TRY IT –
From the material below, set down exactly the lines that run from the one containing "cyan pentagon: moved 6 px down" to the one containing "purple semicircle: moved 21 px left", minus the pictures.

DATA RECORDS –
============

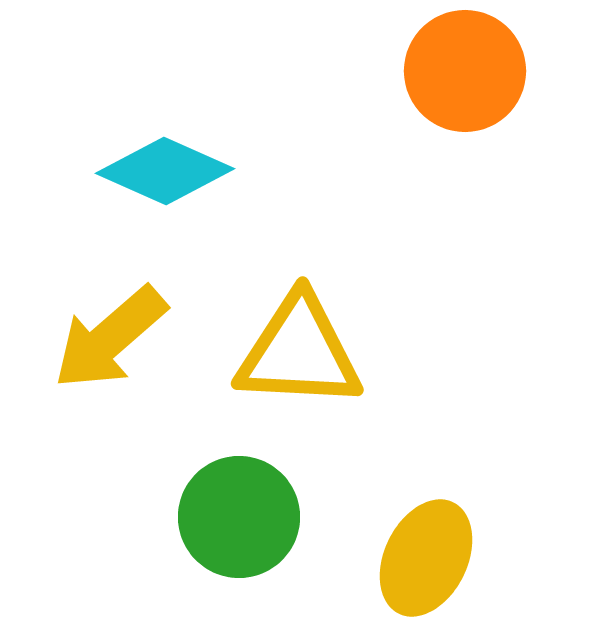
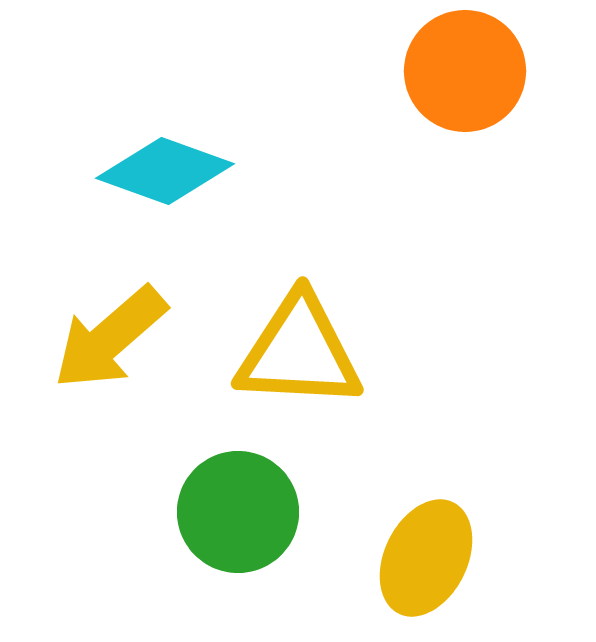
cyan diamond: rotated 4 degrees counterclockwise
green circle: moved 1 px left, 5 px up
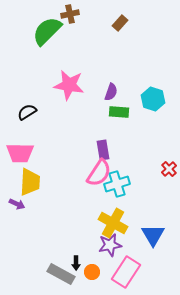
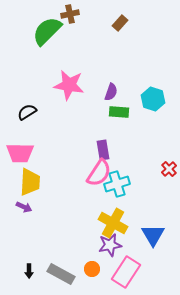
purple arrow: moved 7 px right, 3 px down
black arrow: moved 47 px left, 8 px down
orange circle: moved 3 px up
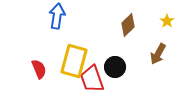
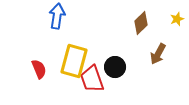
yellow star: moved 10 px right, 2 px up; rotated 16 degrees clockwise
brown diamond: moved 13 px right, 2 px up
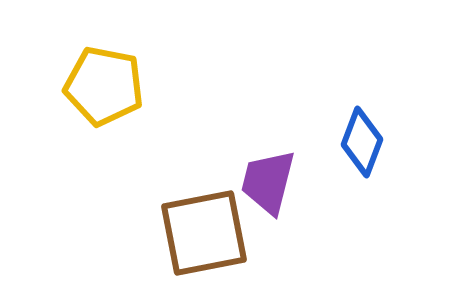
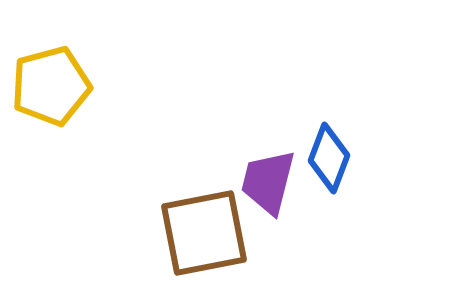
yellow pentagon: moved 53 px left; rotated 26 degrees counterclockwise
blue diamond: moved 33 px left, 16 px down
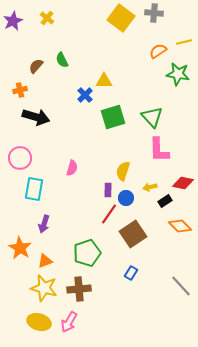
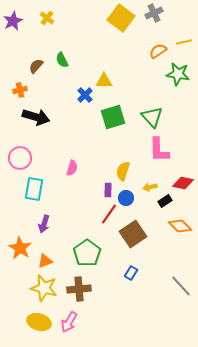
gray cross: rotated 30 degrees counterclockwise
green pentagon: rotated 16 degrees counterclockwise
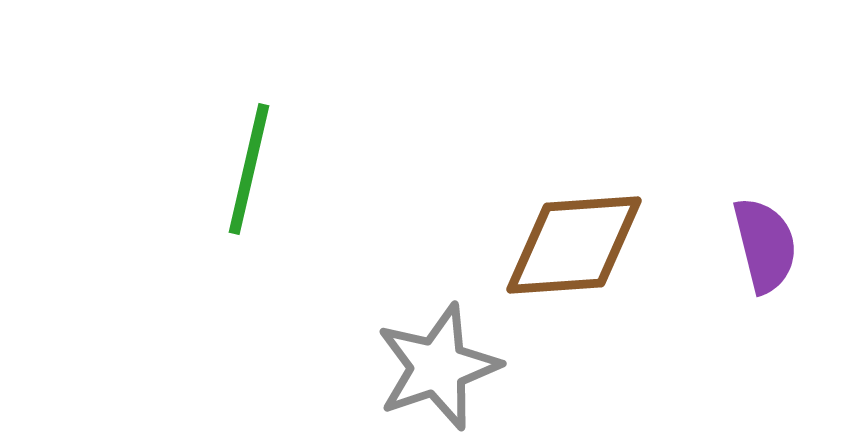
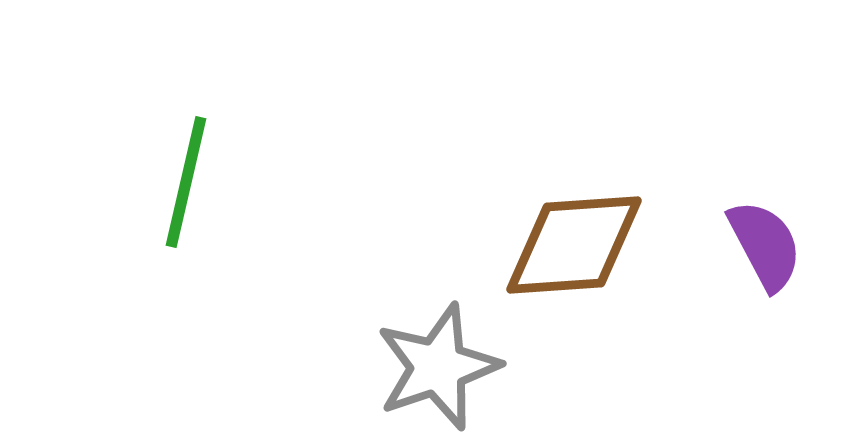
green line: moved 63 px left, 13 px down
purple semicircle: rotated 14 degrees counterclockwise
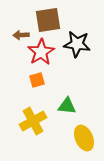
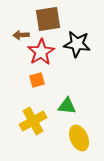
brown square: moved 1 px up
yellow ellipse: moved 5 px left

============

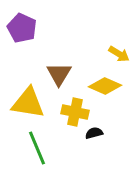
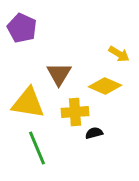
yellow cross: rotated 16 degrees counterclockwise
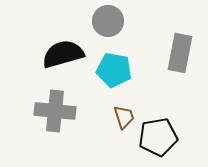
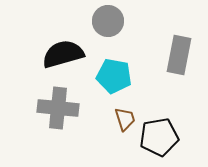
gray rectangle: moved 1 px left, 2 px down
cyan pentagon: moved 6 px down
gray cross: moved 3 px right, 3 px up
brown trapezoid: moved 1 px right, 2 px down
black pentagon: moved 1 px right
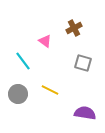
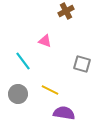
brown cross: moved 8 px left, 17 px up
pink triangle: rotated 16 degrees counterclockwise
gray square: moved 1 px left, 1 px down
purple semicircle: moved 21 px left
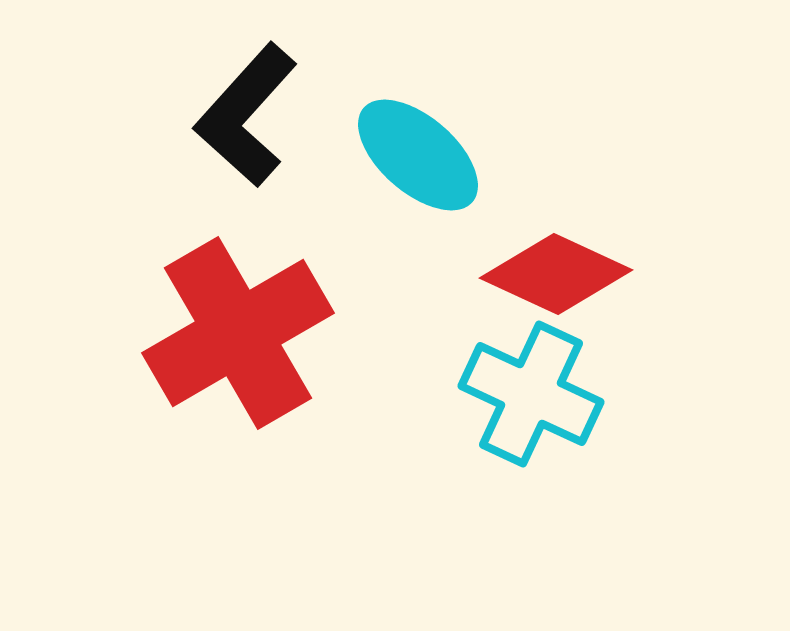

============

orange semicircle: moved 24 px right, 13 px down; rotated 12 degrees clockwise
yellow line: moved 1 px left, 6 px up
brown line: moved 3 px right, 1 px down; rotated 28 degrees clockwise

============

FINISHED TASK –
cyan pentagon: moved 6 px down
gray cross: moved 3 px right, 3 px up
brown trapezoid: moved 1 px right, 2 px down
black pentagon: moved 1 px right
brown cross: moved 8 px left, 17 px up
pink triangle: rotated 16 degrees counterclockwise
gray square: moved 1 px left, 1 px down
purple semicircle: moved 21 px left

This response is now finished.